→ **SUPPLIED DATA**
+-------+
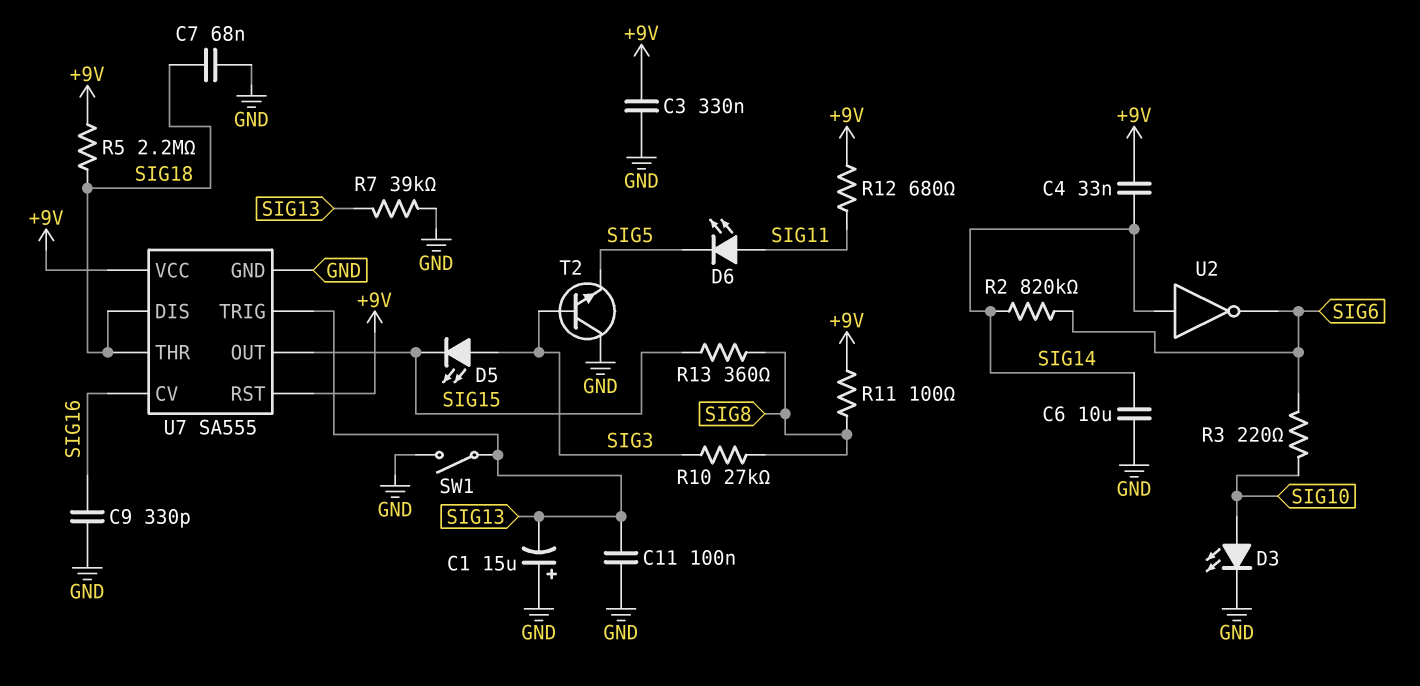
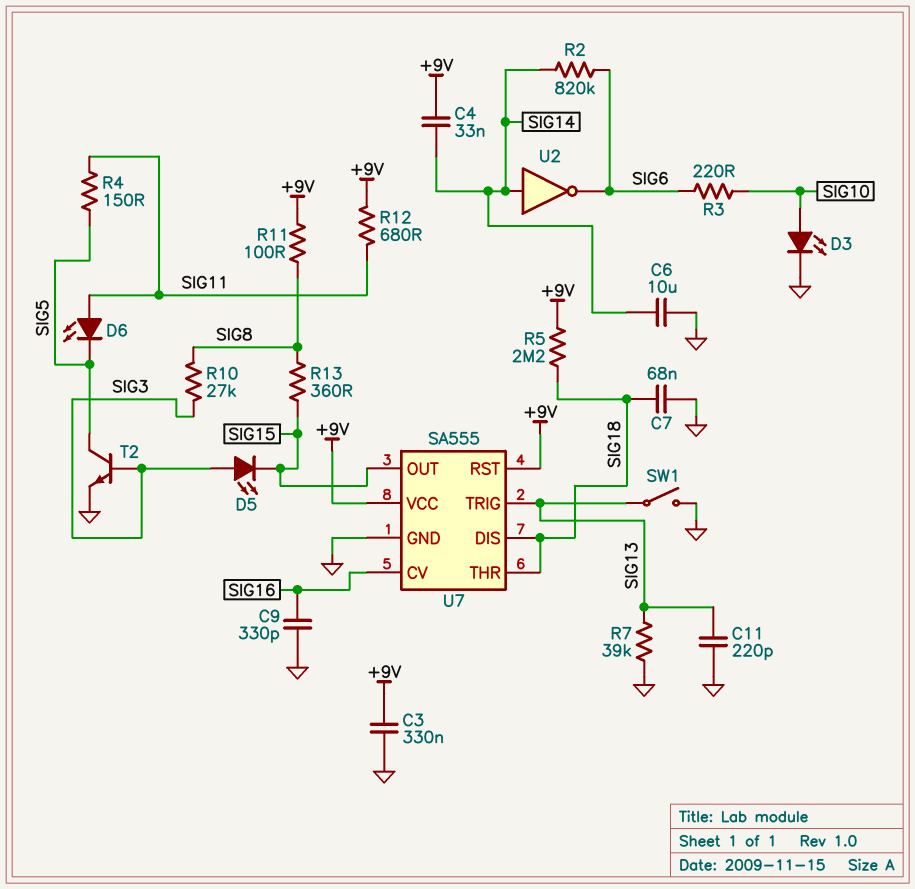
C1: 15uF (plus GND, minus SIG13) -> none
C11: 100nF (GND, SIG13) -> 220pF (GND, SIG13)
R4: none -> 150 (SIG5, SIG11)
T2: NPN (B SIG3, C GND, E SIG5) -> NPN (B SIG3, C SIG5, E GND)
+-------+
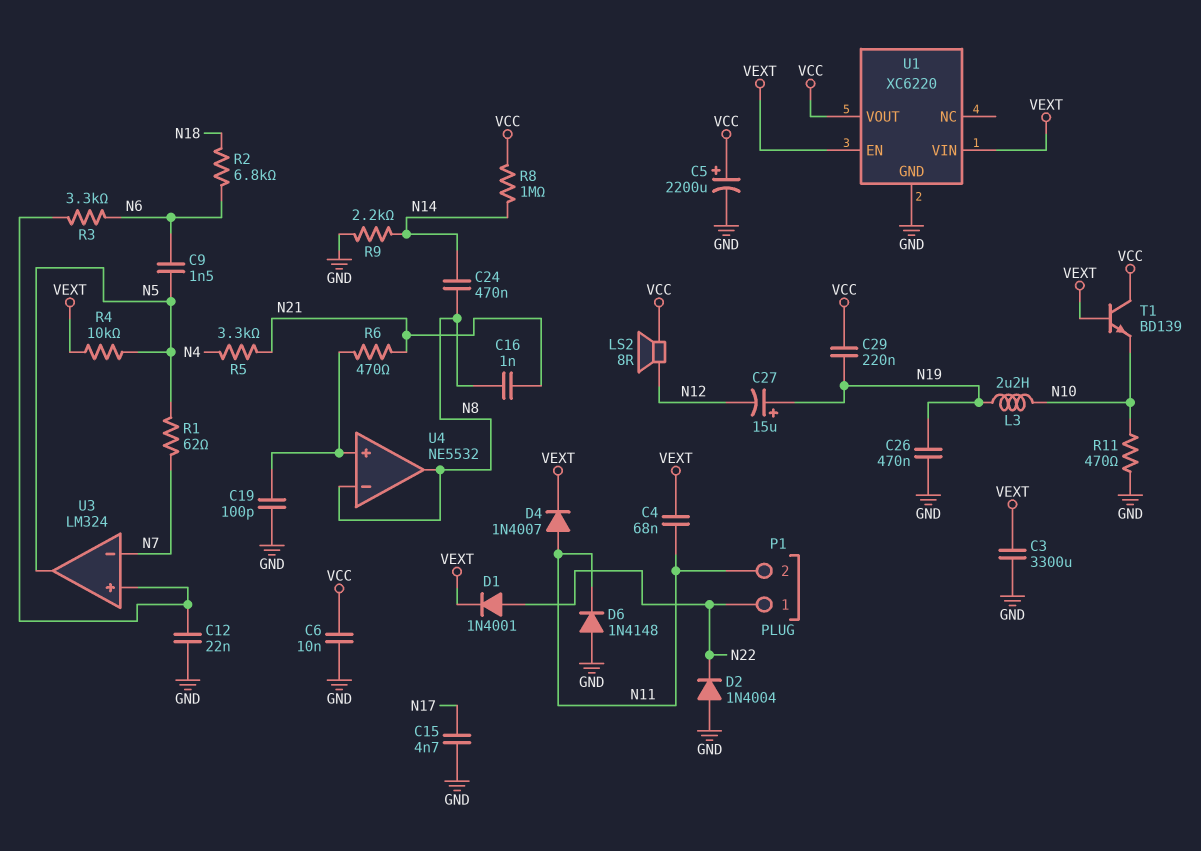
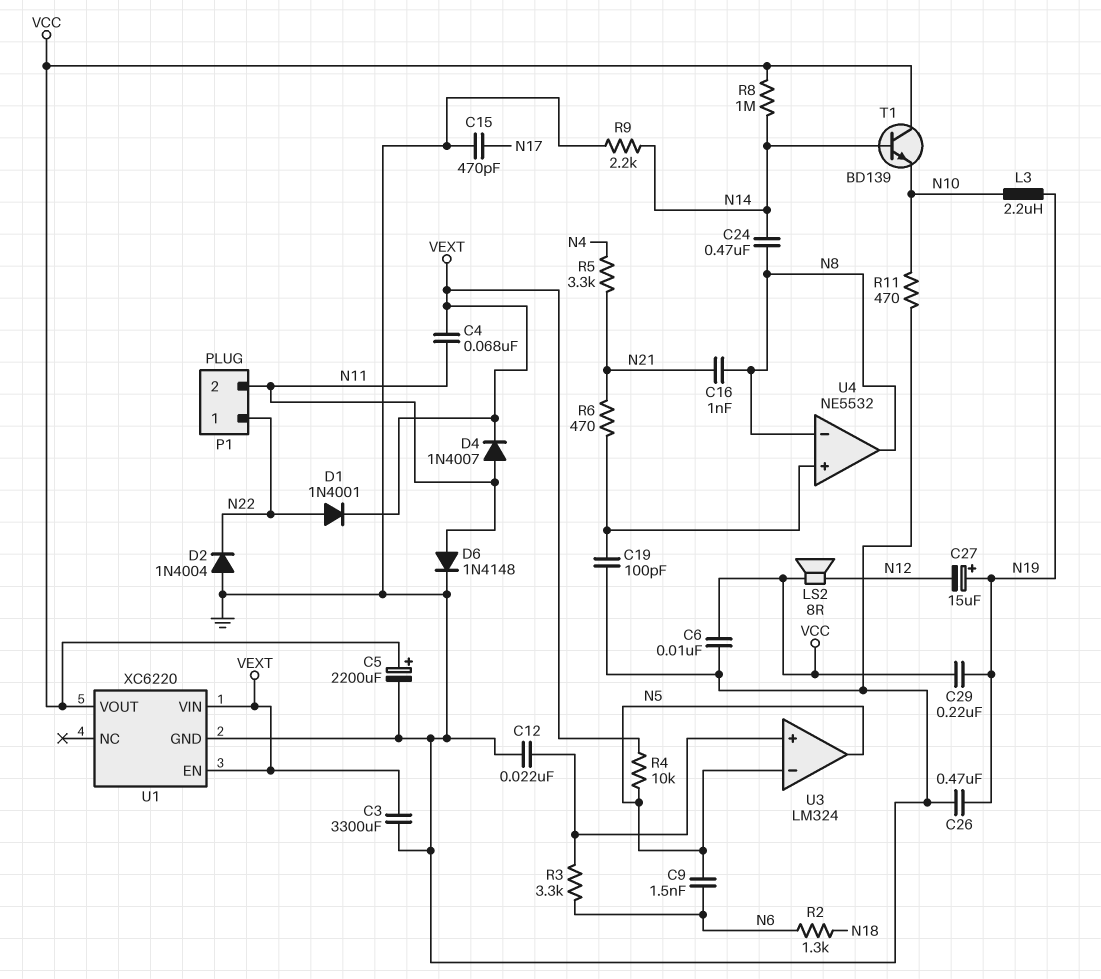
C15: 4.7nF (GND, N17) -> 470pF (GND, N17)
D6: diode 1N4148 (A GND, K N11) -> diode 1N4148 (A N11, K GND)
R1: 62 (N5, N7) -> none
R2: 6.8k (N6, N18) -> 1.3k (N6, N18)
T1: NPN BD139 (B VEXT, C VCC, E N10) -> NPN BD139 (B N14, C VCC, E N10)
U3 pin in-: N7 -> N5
+-------+
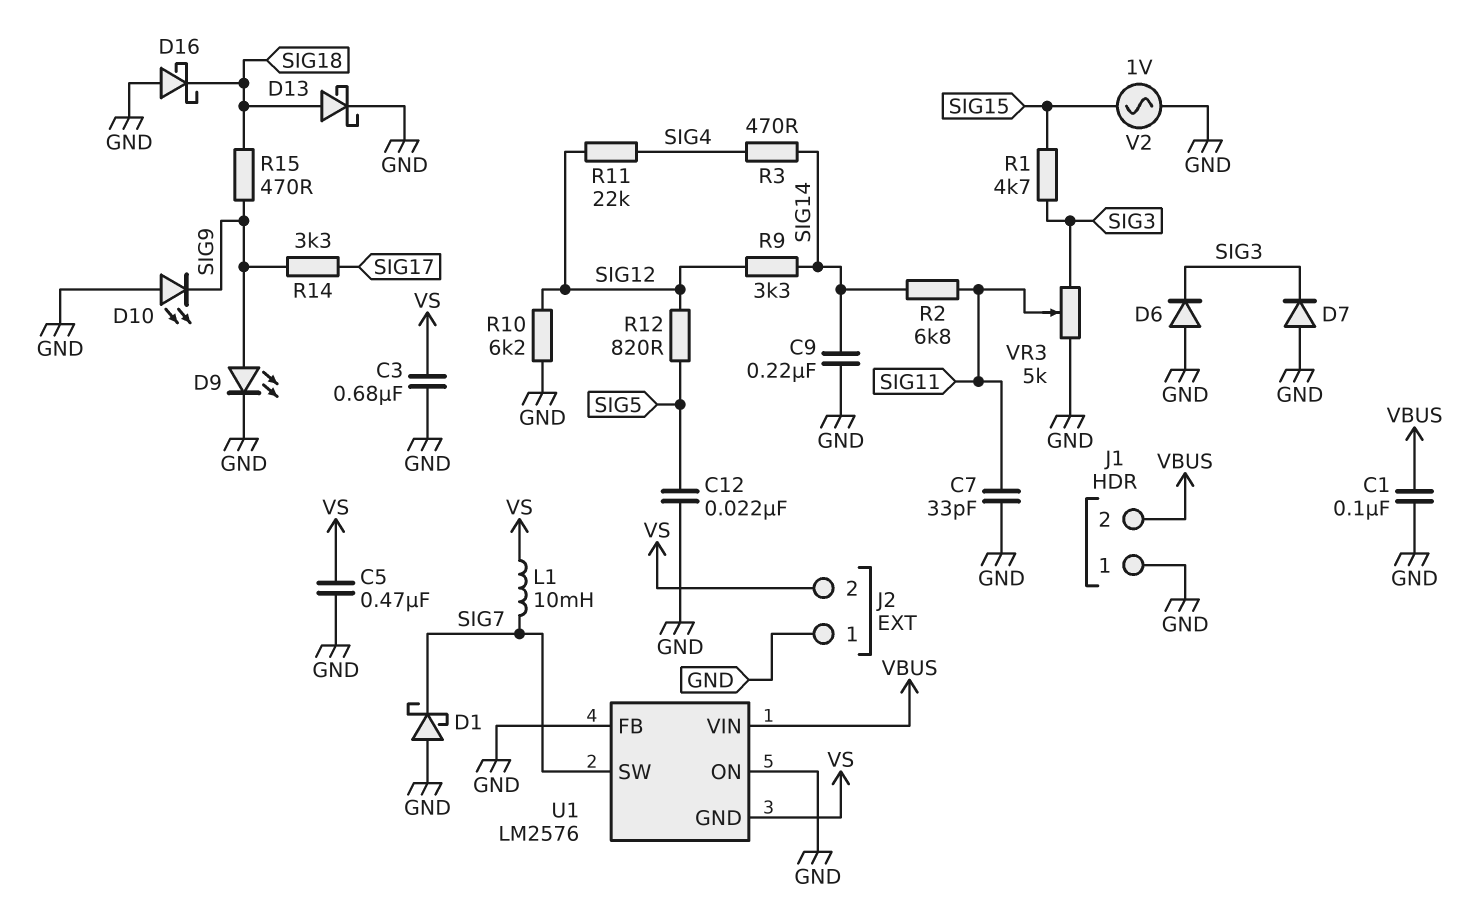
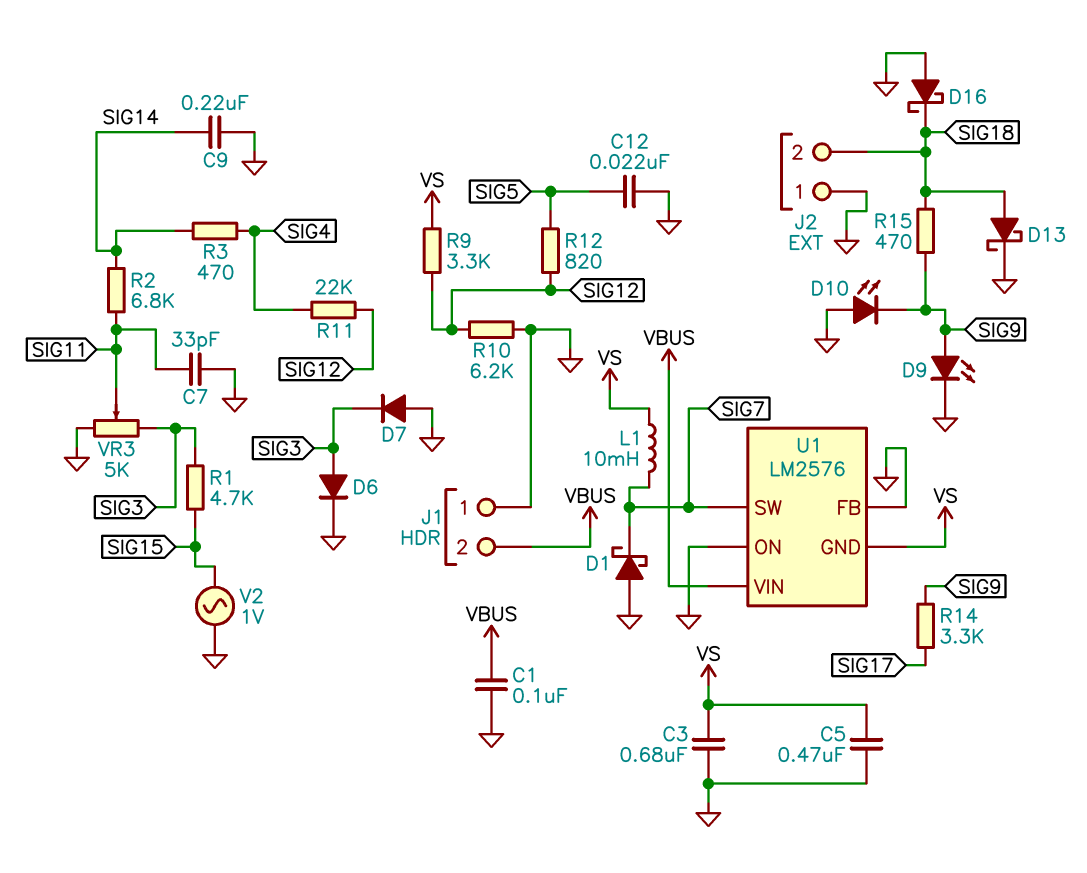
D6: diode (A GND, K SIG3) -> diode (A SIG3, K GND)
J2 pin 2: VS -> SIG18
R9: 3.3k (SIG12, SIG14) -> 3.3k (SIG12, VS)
+-------+
→ **YOUR INSTRUCTIONS**
Check each line above for "none" and return the ones that have it.

→ **SOLUTION**
C1: 15uF (plus GND, minus SIG13) -> none
R4: none -> 150 (SIG5, SIG11)
R1: 62 (N5, N7) -> none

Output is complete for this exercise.